━━━━━ GIVEN RECORDS

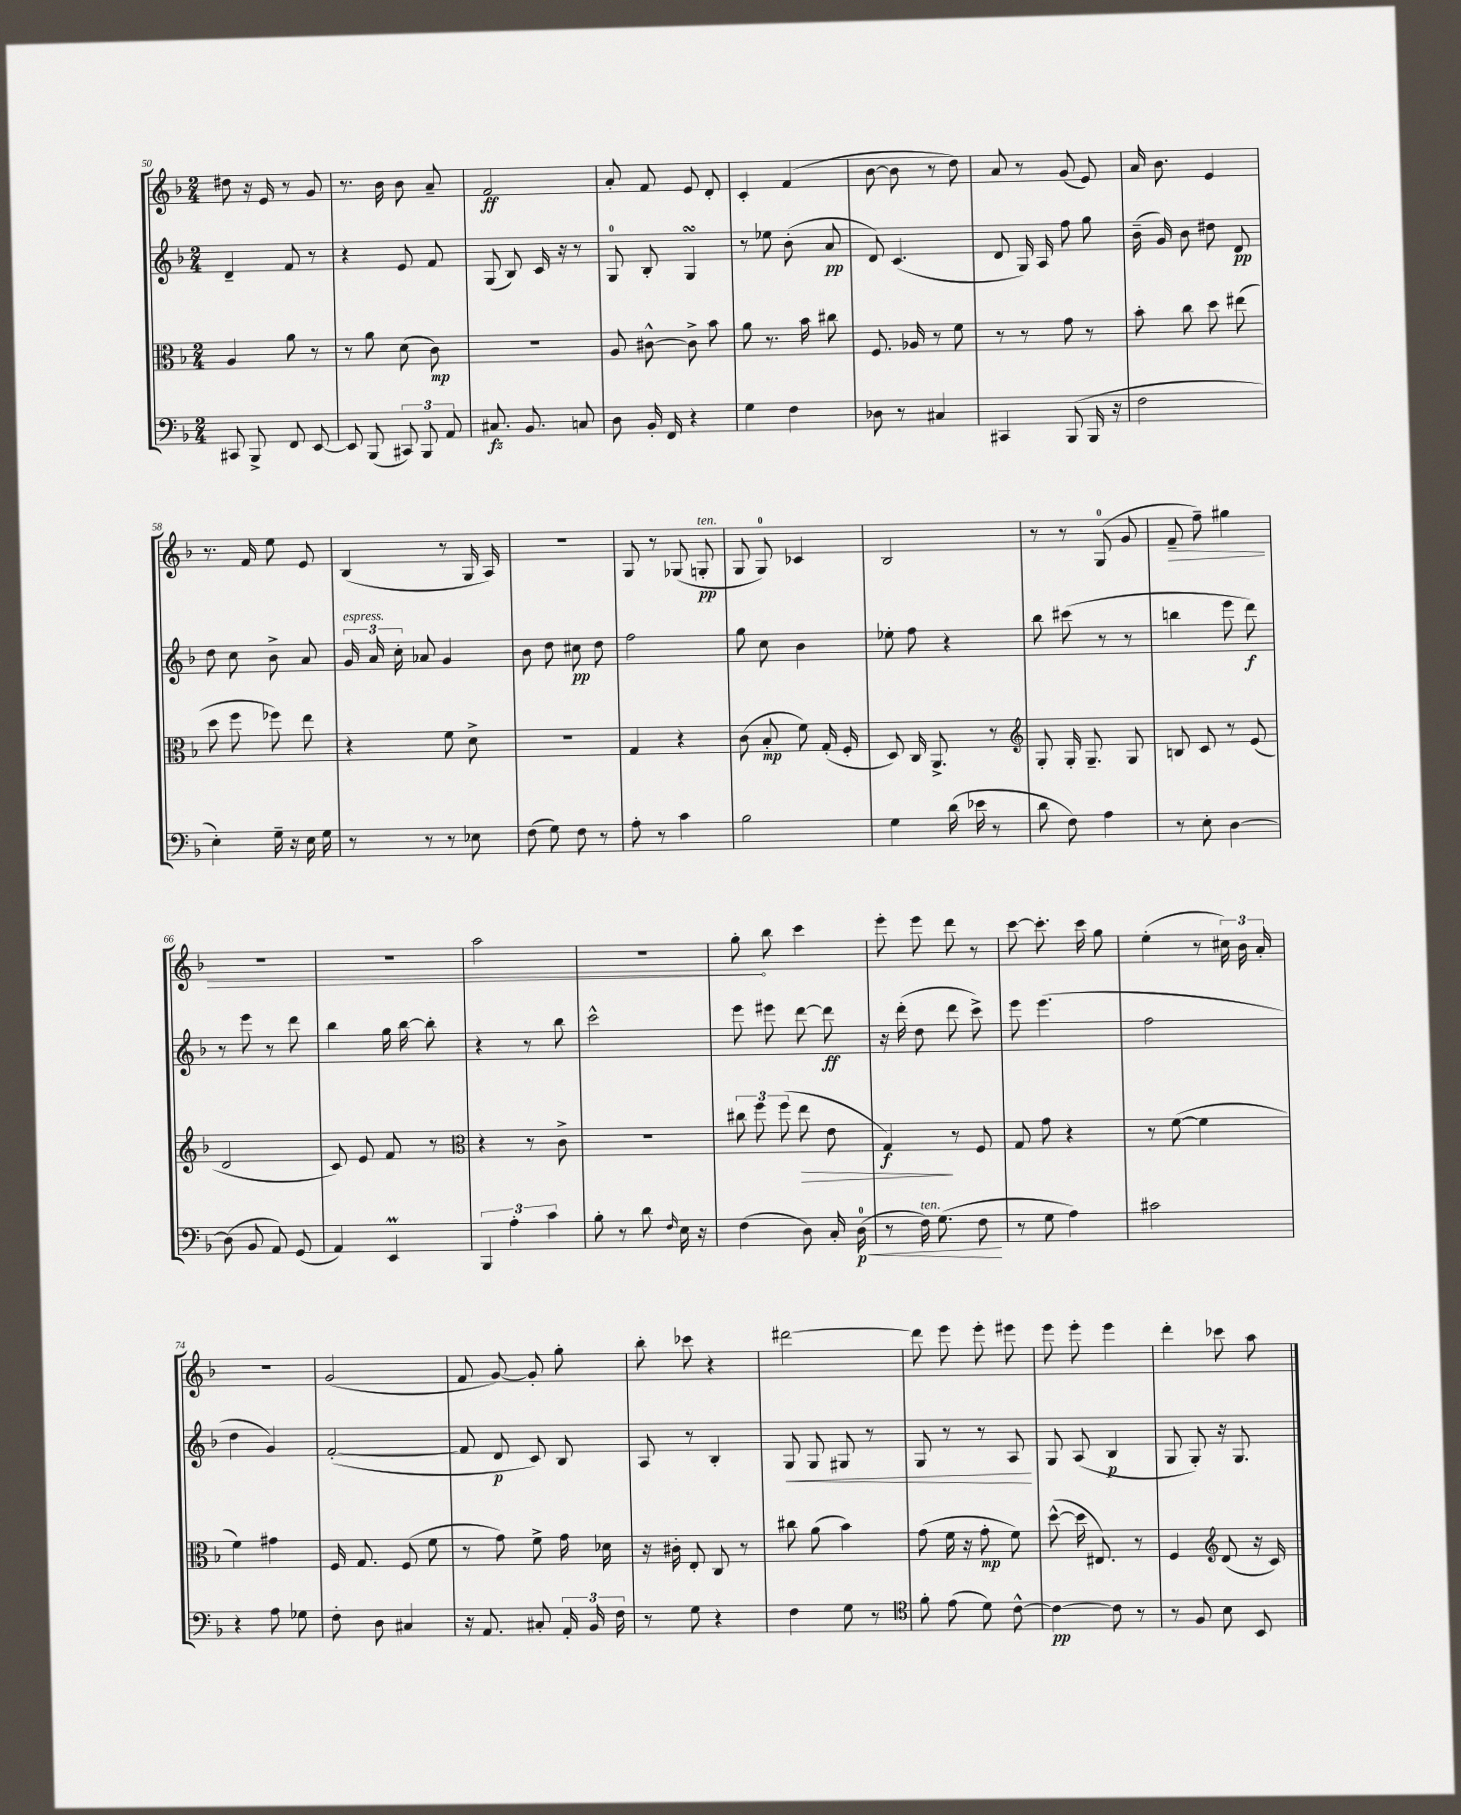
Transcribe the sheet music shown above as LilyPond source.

<<
\new StaffGroup <<
\new Staff = "s0" {
    \clef treble \key f \major \numericTimeSignature \time 2/4
    \autoBeamOff dis''8 r16 e'16 r8 g'8 |
    r8. bes'16 bes'8 a'8-- |
    f'2\ff |
    a'8-. f'8 e'8 d'8-. |
    c'4-. f'4( |
    bes'8~ bes'8 r8 d''8) |
    a'8 r8 g'8( e'8) |
    a'16 bes'8. e'4 |
    r8. f'16 e''8 e'8 |
    bes4( r8 g16 a16) |
    R2 |
    g8 r8 ges8( g8-.\pp^\markup { \italic "ten." } |
    g8 g8-0) ces'4 |
    bes2 |
    r8 r8 g8-0( g'8 |
    \once \override Hairpin.circled-tip = ##t f'8--\> f''8--) gis''4 |
    R2 |
    R2 |
    a''2 |
    r2 |
    g''8-.\! bes''8 c'''4 |
    e'''8-. e'''8 d'''8 r8 |
    c'''8~ c'''8.-. c'''16 g''8 |
    e''4-.( r8 \tuplet 3/2 { cis''16) bes'16 a'16-. } |
    R2 |
    g'2( |
    f'8 g'8~) g'8-. g''8-. |
    bes''8-. ces'''8 r4 |
    dis'''2~ |
    dis'''8 e'''8 e'''8-. eis'''8 |
    e'''8 e'''8-. e'''4 |
    d'''4-. ces'''8 a''8 \bar "|." |
}
\new Staff = "s1" {
    \clef treble \key f \major \numericTimeSignature \time 2/4
    \autoBeamOff d'4-- f'8 r8 |
    r4 e'8 f'8 |
    g8( bes8) c'16 r16 r8 |
    g8-0 bes8-. g4\turn |
    r8 ees''8 bes'8-.( a'8\pp |
    d'8) c'4.( |
    d'8 g16) a16 f''8 g''8 |
    bes'16--( g'16) bes'8 dis''8 d'8\pp |
    d''8 c''8 bes'8-> a'8 |
    \tuplet 3/2 { g'16^\markup { \italic "espress." } a'16 c''16-. } aes'8 g'4 |
    bes'8 d''8 cis''8\pp d''8 |
    f''2 |
    g''8 c''8 bes'4 |
    ees''8-. f''8 r4 |
    bes''8 cis'''8( r8 r8 |
    b''4 e'''8 d'''8\f) |
    r8 e'''8 r8 d'''8 |
    bes''4 g''16 bes''16~ bes''8-. |
    r4 r8 bes''8 |
    c'''2-^ |
    e'''8 eis'''8 d'''8~ d'''8\ff |
    r16 d'''16-.( d''8 d'''8 c'''8->) |
    e'''8 e'''4.( |
    f''2 |
    d''4 g'4) |
    f'2~-.( |
    f'8 d'8\p c'8) bes8 |
    a8 r8 bes4-. |
    g8\< g8 gis8 r8 |
    g8 r8 r8 a8\! |
    g8 a8( bes4\p |
    g8 g8-.) r16 g8. \bar "|." |
}
\new Staff = "s2" {
    \clef alto \key f \major \numericTimeSignature \time 2/4
    \autoBeamOff a4 a'8 r8 |
    r8 a'8 d'8( c'8\mp) |
    R2 |
    a8 cis'8~-^ cis'8-> bes'8 |
    a'8 r8. bes'16 cis''8 |
    f8. aes16 r8 f'8 |
    r8 r8 g'8 r8 |
    bes'8-. c''8 d''8 eis''8( |
    d''8 f''8 fes''8) e''8 |
    r4 f'8 d'8-> |
    R2 |
    g4 r4 |
    c'8( bes8-.\mp f'8) g16-.( f16-. |
    d8) c16 a,8.-> r8 |
    \clef treble g8-. g16-. g8.-- g8 |
    b8 c'8 r8 e'8( |
    d'2 |
    c'8) e'8 f'8 r8 |
    \clef alto r4 r8 c'8-> |
    r2 |
    \tuplet 3/2 { cis''8 f''8 f''8( } e''8\> e'8 |
    g4\f\!) r8 f8 |
    g8 g'8 r4 |
    r8 f'8~( f'4 |
    f'4) gis'4 |
    f16 g8. f8( f'8 |
    r8 g'8) f'8-> g'16 des'16 |
    r16 cis'16-. e8-. c8 r8 |
    cis''8 a'8( bes'4) |
    g'8( f'16 r16 g'8-.\mp f'8) |
    d''8~-^( d''16 eis8.) r8 |
    f4 \clef treble d'8( r16 c'16) \bar "|." |
}
\new Staff = "s3" {
    \clef bass \key f \major \numericTimeSignature \time 2/4
    \autoBeamOff cis,8 bes,,8-> f,8 e,8~ |
    e,8 bes,,8( \tuplet 3/2 { cis,8) bes,,8 a,8 } |
    cis8.\fz bes,8. c8 |
    d8 bes,16-. f,16 r4 |
    g4 f4 |
    des8 r8 cis4 |
    cis,4 bes,,8( bes,,16 r16 |
    f2 |
    e4-.) g16-- r16 e16 g16 |
    r8 r8 r8 ees8 |
    f8( g8) f8 r8 |
    a8-. r8 c'4 |
    bes2 |
    g4 d'16( ees'16 r8 |
    d'8 f8) a4 |
    r8 e8-. d4~ |
    d8( bes,8 a,8) g,8( |
    a,4) e,4\prall |
    \tuplet 3/2 { bes,,4 a4-. c'4 } |
    bes8-. r8 d'8 \grace { f16 } e16 r16 |
    f4( d8) c16-. d16-0\p\<( |
    r8 f16^\markup { \italic "ten." }) g8.( f8\! |
    r8 g8 a4) |
    cis'2 |
    r4 a8 ges8 |
    f8-. d8 cis4 |
    r16 a,8. cis8-. \tuplet 3/2 { a,16-. bes,16 f16 } |
    r8 g8 r4 |
    f4 g8 r8 |
    \clef tenor f'8-. e'8( d'8) c'8~-^ |
    c'4~\pp c'8 r8 |
    r8 f8 bes8 bes,8 \bar "|." |
}
>>
>>
\layout { \context { \Score currentBarNumber = #50 } }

━━━━━━━━━━

DESCRIPTION OF THE TASK: Which lines above contain the string "numericTimeSignature"? Pull out each of them in full.

EXPECTED ANSWER:
    \clef treble \key f \major \numericTimeSignature \time 2/4
    \clef treble \key f \major \numericTimeSignature \time 2/4
    \clef alto \key f \major \numericTimeSignature \time 2/4
    \clef bass \key f \major \numericTimeSignature \time 2/4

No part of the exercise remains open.